▶ Given records
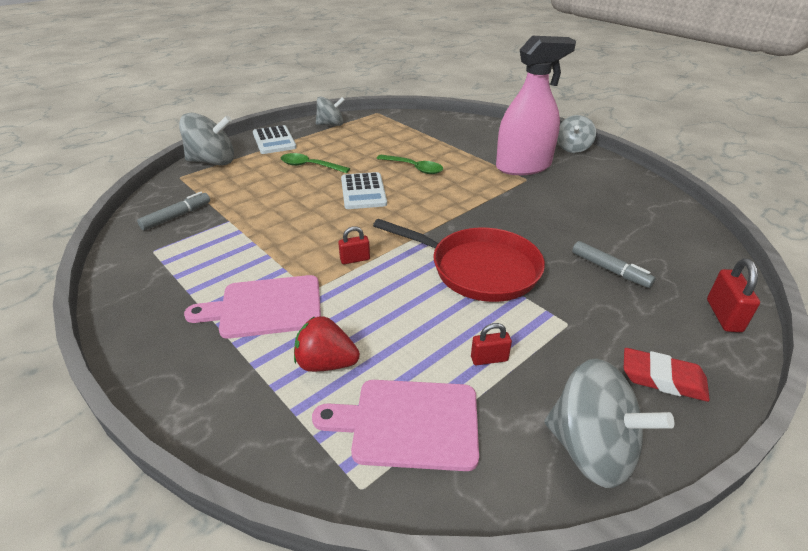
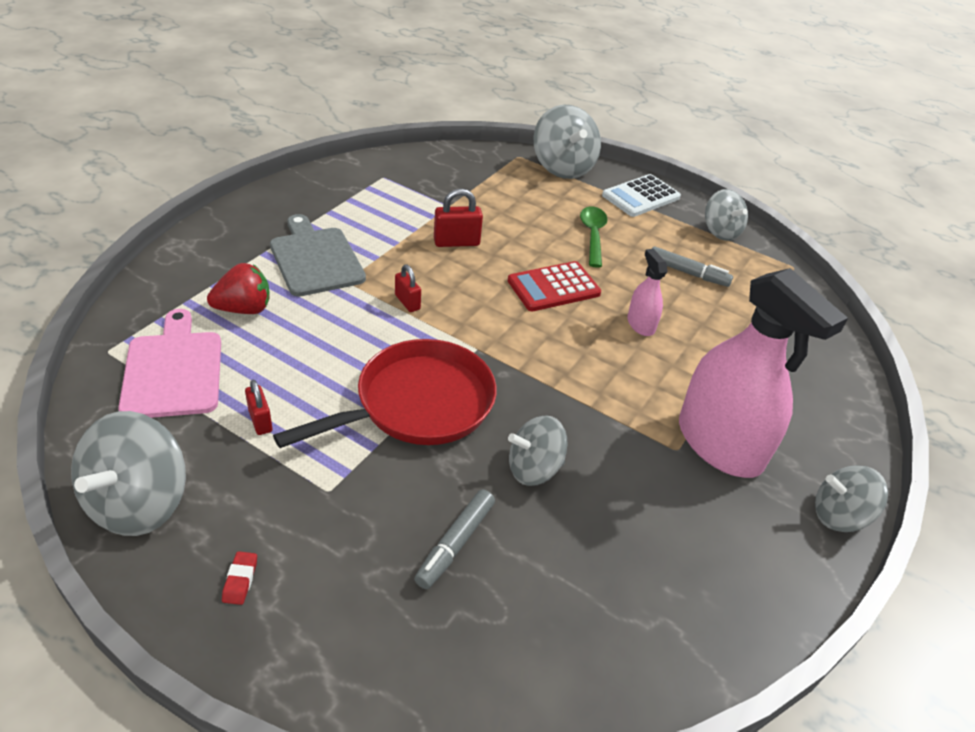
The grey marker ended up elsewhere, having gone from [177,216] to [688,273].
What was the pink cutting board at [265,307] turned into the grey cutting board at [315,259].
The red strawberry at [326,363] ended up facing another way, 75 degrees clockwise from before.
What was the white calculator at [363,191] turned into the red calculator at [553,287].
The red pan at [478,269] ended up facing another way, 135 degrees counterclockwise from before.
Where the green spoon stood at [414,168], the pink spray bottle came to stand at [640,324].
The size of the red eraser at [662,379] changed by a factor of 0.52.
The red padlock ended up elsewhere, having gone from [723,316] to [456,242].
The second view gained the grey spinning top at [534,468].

▶ Required work
Count of lines with the string "into" in the material above: give that number only.

▶ Written reply
2